Dataset:

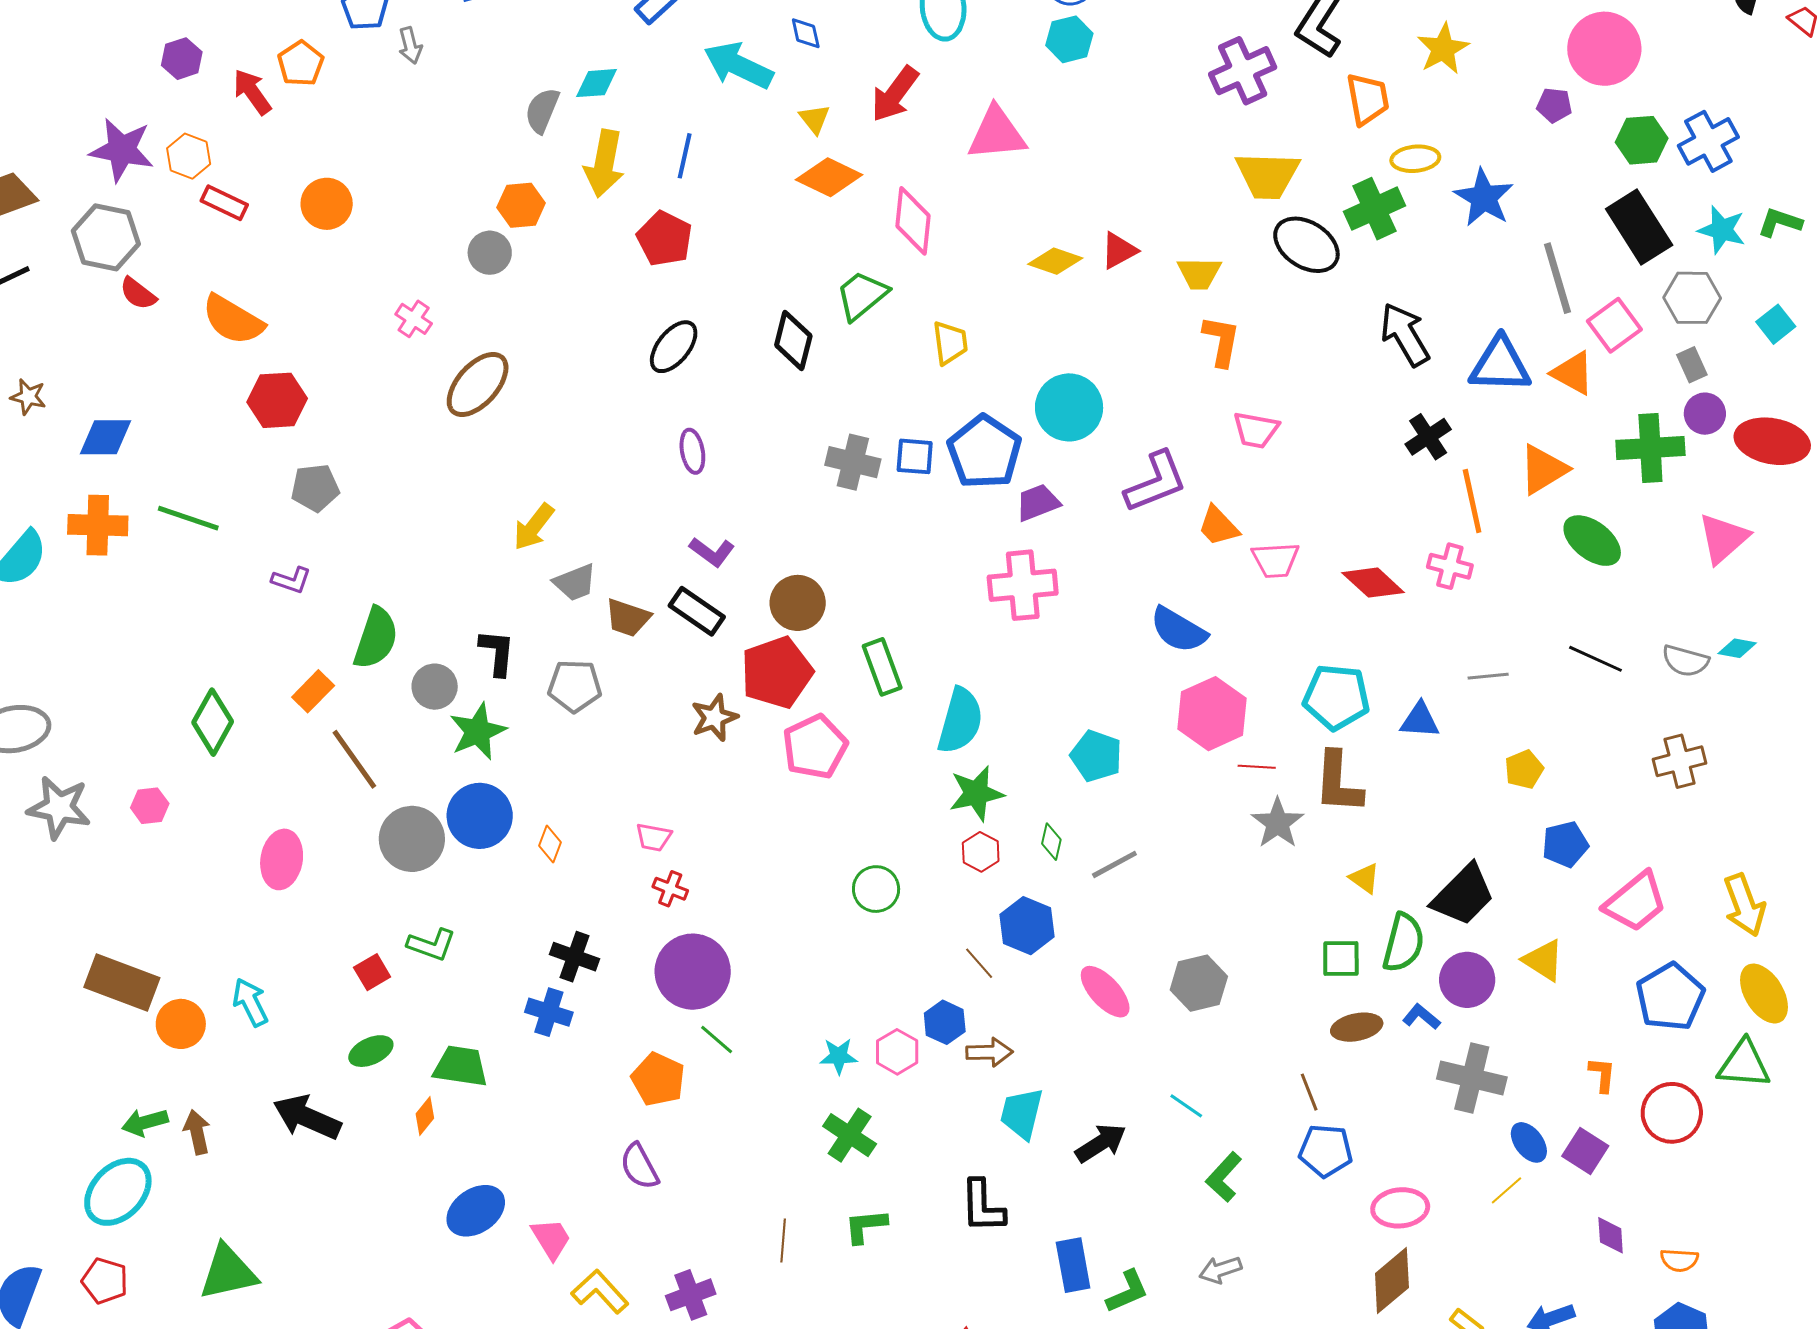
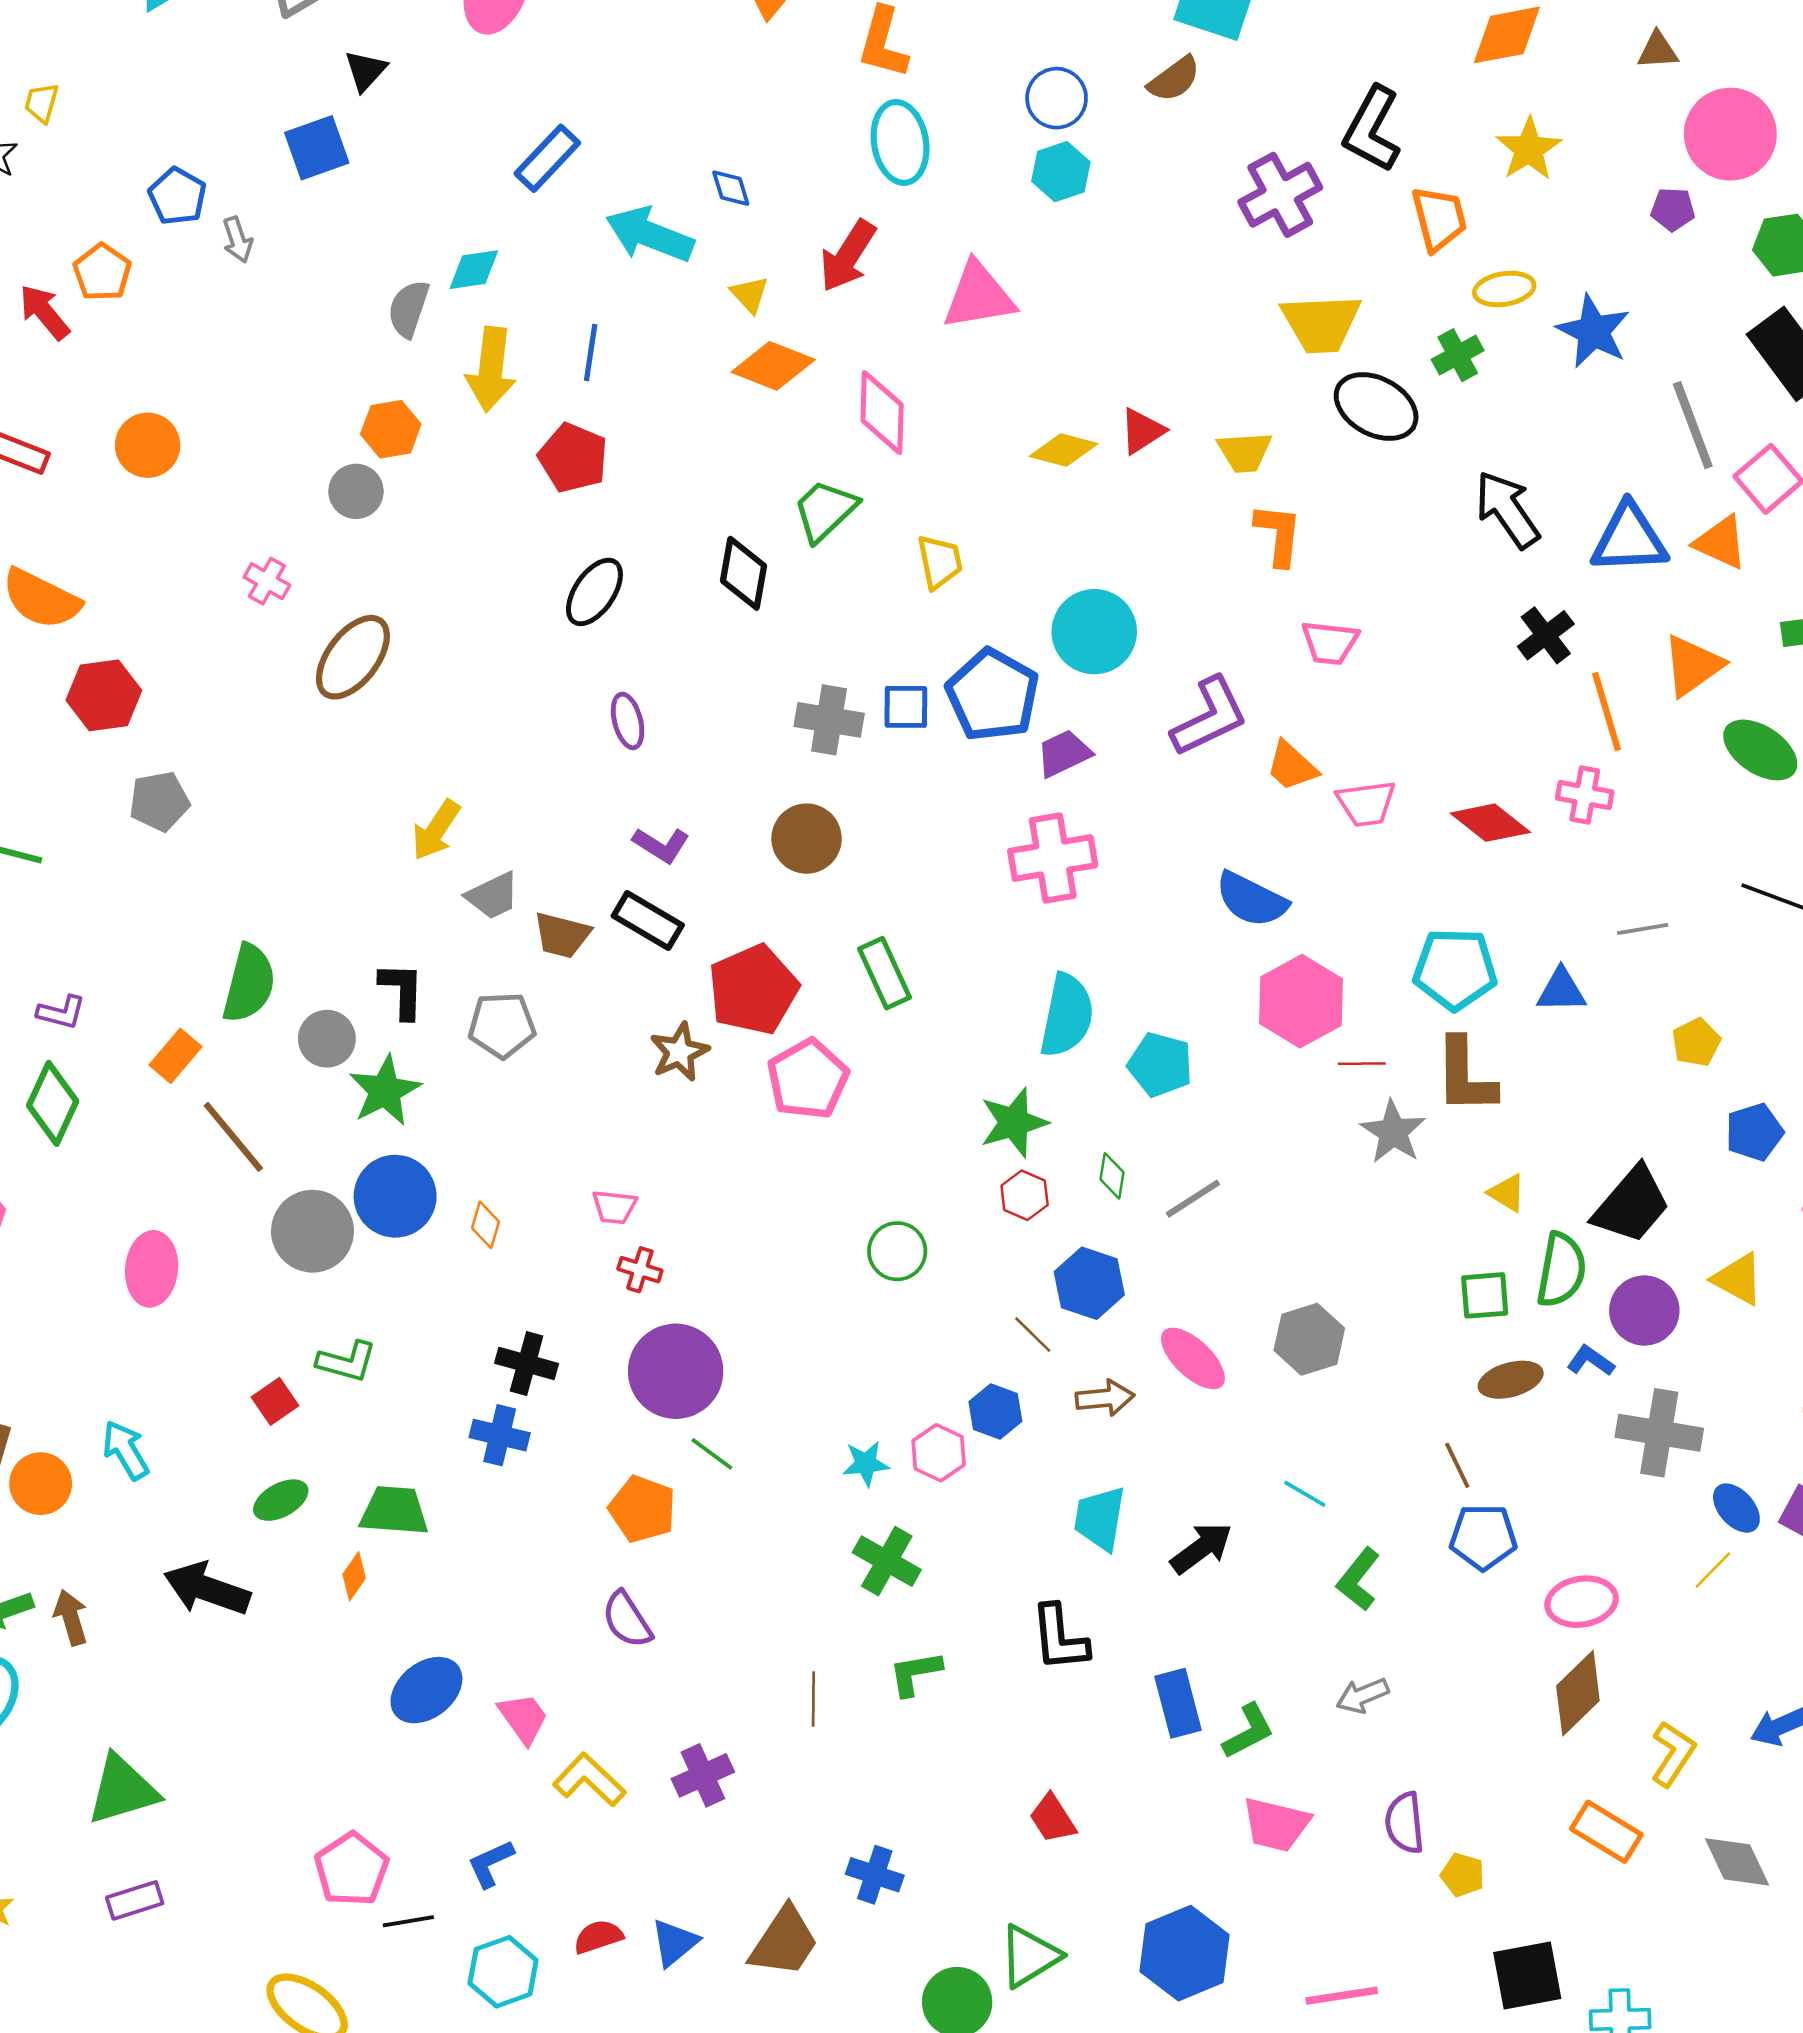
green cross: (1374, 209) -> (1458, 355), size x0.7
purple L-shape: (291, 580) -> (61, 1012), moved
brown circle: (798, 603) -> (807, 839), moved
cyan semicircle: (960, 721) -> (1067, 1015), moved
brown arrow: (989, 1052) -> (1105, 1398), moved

* * *

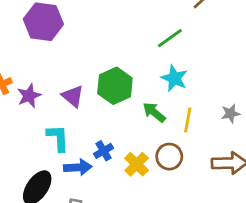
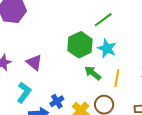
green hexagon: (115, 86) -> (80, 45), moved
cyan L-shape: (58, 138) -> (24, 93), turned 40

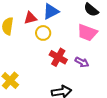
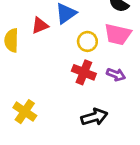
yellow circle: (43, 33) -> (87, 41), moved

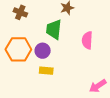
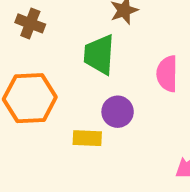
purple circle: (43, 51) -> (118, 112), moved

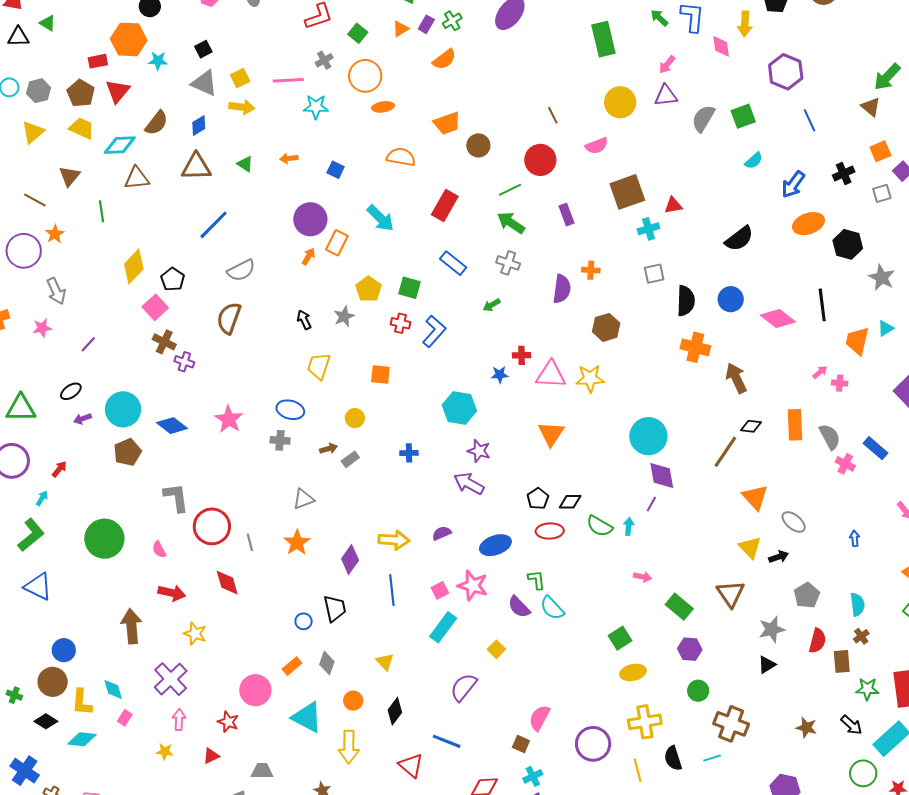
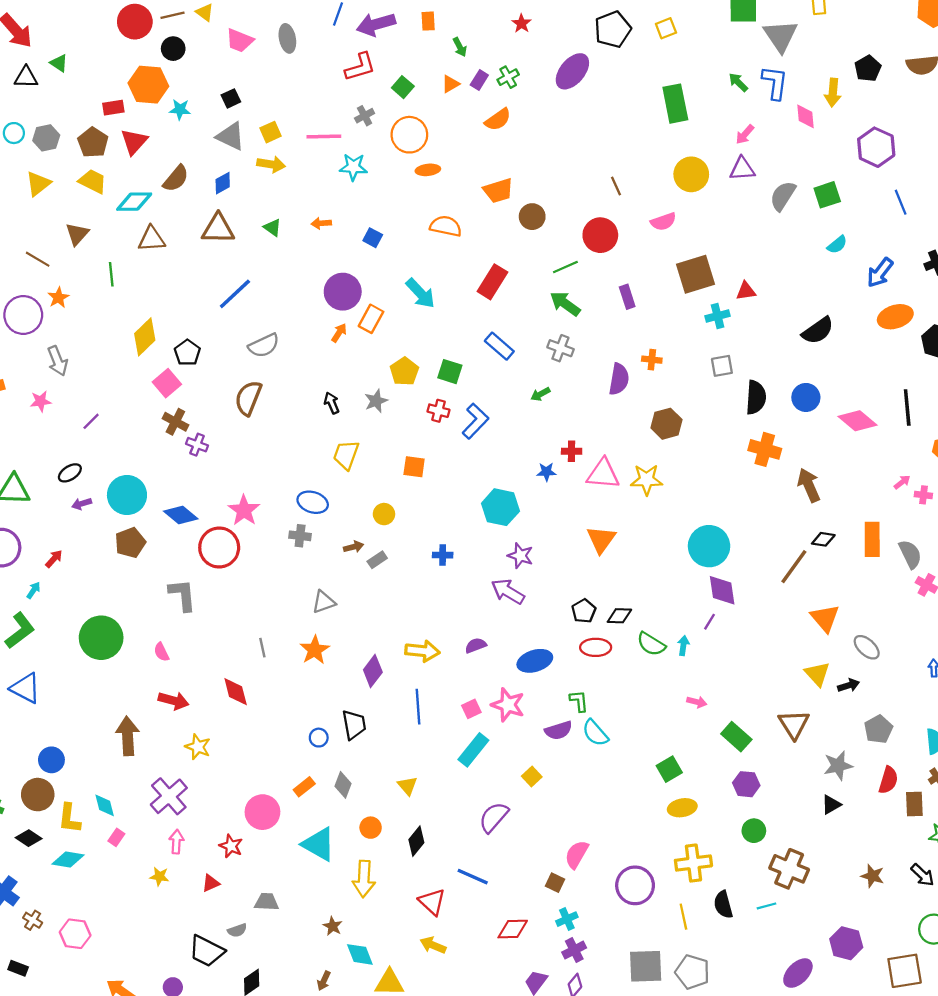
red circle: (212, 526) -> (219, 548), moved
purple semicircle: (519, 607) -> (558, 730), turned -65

...

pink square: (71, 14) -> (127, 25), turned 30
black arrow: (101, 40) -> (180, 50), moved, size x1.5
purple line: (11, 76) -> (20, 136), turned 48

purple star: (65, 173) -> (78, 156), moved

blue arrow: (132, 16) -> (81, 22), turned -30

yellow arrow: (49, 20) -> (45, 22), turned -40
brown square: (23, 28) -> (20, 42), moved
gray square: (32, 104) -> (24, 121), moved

What is expected: Reproduce exactly, and with no other material, the lines between those holding "red circle: (212, 526) -> (219, 548), moved" and "purple semicircle: (519, 607)", inclusive.

Solution:
red circle: (212, 526) -> (219, 548), moved
purple semicircle: (519, 607) -> (558, 730), turned -65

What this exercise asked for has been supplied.